### What is needed
Please transcribe the lines below exactly, and leave every image behind.

### Object change descriptions
********************

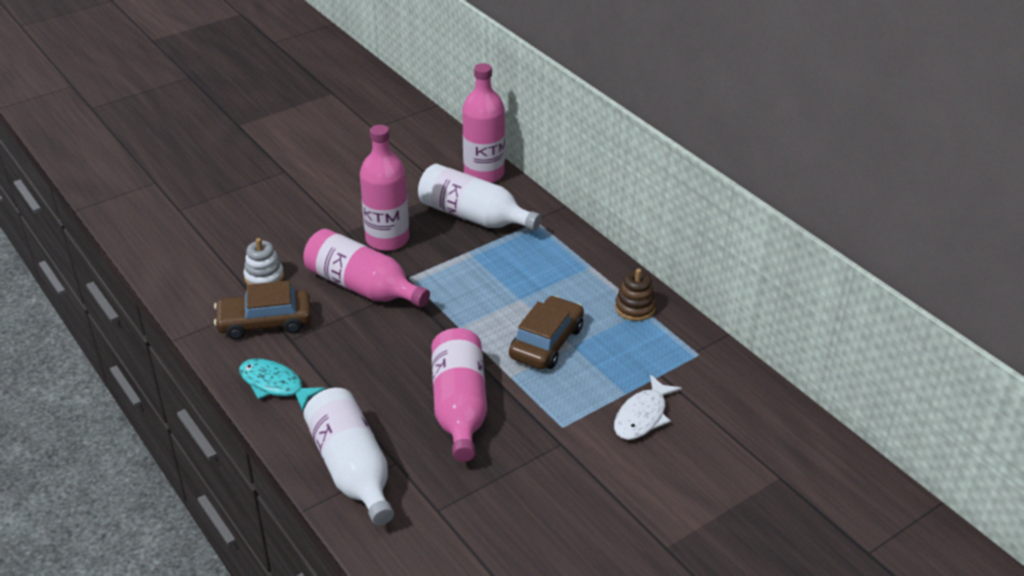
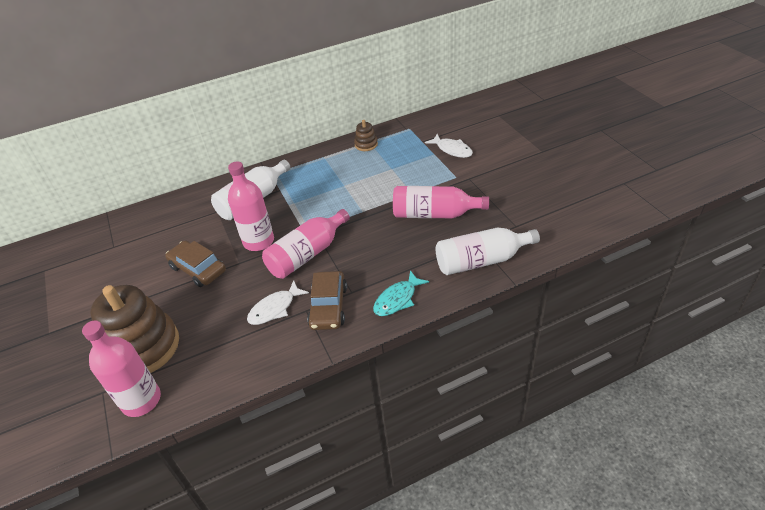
camera: 75 degrees left, 5 degrees up
white stacking toy [244,238,284,285] -> white fish [247,280,309,325]
pink bottle [462,63,505,183] -> pink bottle moved to [82,321,161,417]
brown car [509,296,584,369] -> brown car moved to [165,240,226,287]
none -> brown stacking toy [90,285,179,373]

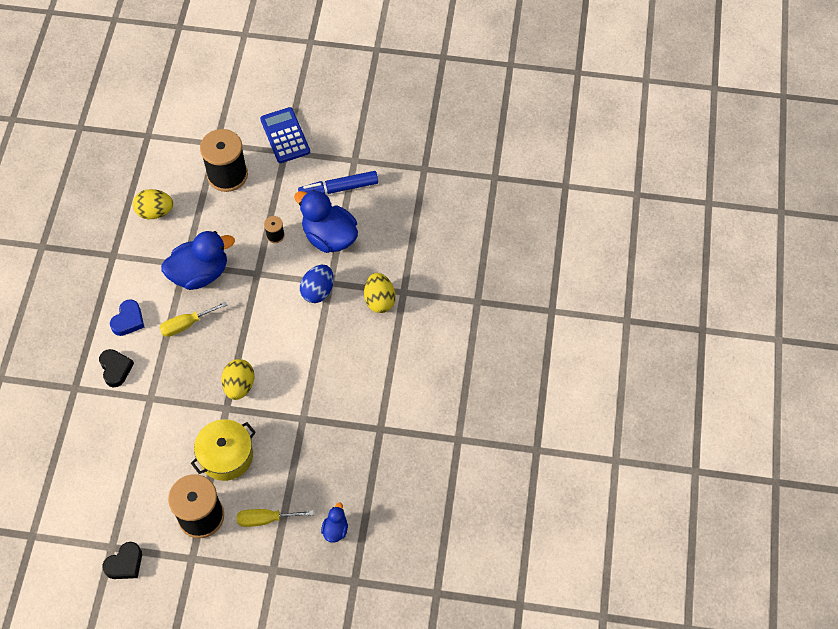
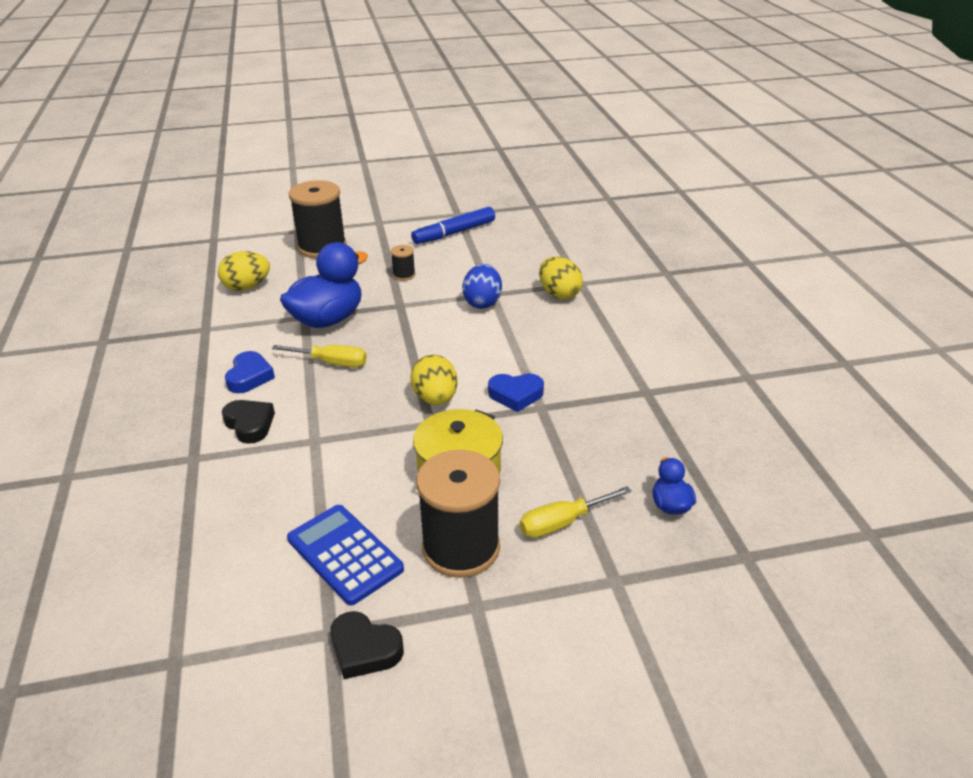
camera: 20 degrees left, 25 degrees down
black heart [102,542,142,579] -> black heart turned 90 degrees clockwise [330,611,404,679]
yellow screwdriver [159,301,227,337] -> yellow screwdriver turned 120 degrees counterclockwise [272,345,367,367]
blue calculator [260,107,310,163] -> blue calculator moved to [287,505,404,606]
blue duck [294,190,358,253] -> none
none -> blue heart [488,373,544,412]

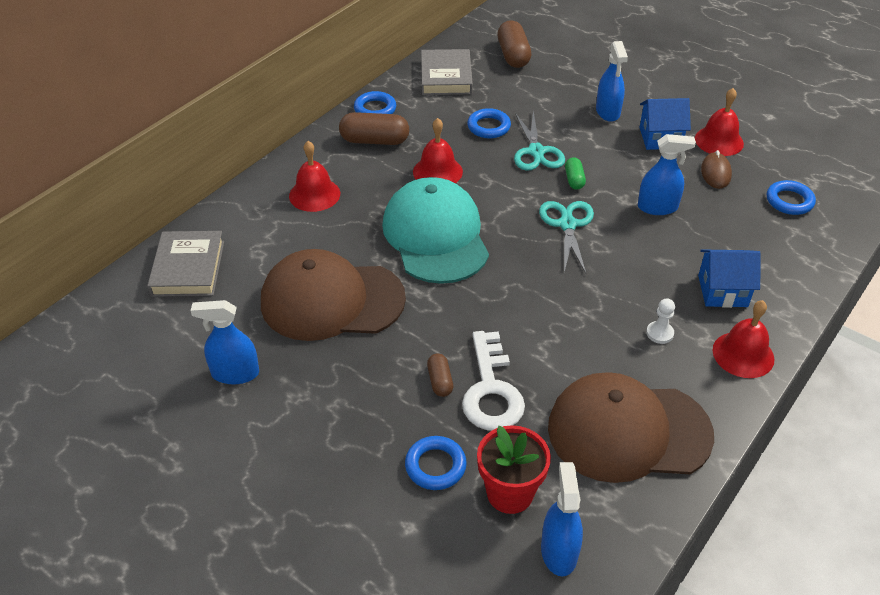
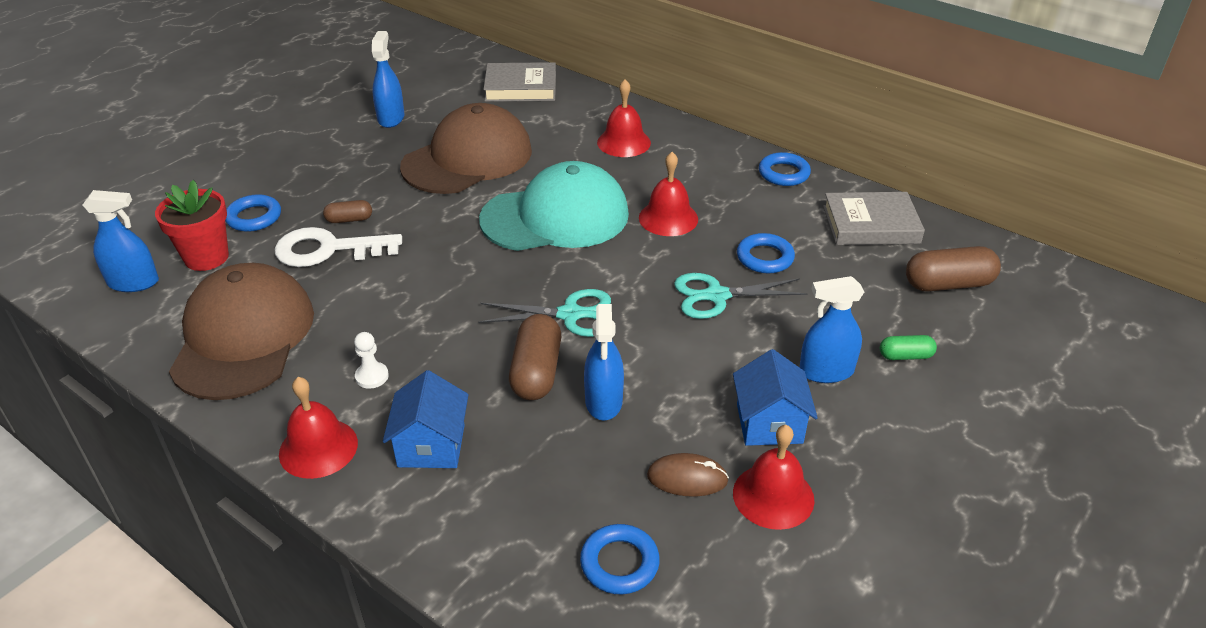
camera: 90 degrees right, 5 degrees down
brown cap [261,249,406,341] -> brown cap turned 45 degrees clockwise [400,103,532,194]
brown capsule [339,112,409,145] -> brown capsule moved to [509,314,561,400]
green capsule [565,157,586,190] -> green capsule moved to [880,335,937,360]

********************

### Solution to the problem
camera: 75 degrees left, 5 degrees up
white stacking toy [244,238,284,285] -> white fish [247,280,309,325]
pink bottle [462,63,505,183] -> pink bottle moved to [82,321,161,417]
brown car [509,296,584,369] -> brown car moved to [165,240,226,287]
none -> brown stacking toy [90,285,179,373]

camera: 20 degrees left, 25 degrees down
black heart [102,542,142,579] -> black heart turned 90 degrees clockwise [330,611,404,679]
yellow screwdriver [159,301,227,337] -> yellow screwdriver turned 120 degrees counterclockwise [272,345,367,367]
blue calculator [260,107,310,163] -> blue calculator moved to [287,505,404,606]
blue duck [294,190,358,253] -> none
none -> blue heart [488,373,544,412]

camera: 90 degrees right, 5 degrees down
brown cap [261,249,406,341] -> brown cap turned 45 degrees clockwise [400,103,532,194]
brown capsule [339,112,409,145] -> brown capsule moved to [509,314,561,400]
green capsule [565,157,586,190] -> green capsule moved to [880,335,937,360]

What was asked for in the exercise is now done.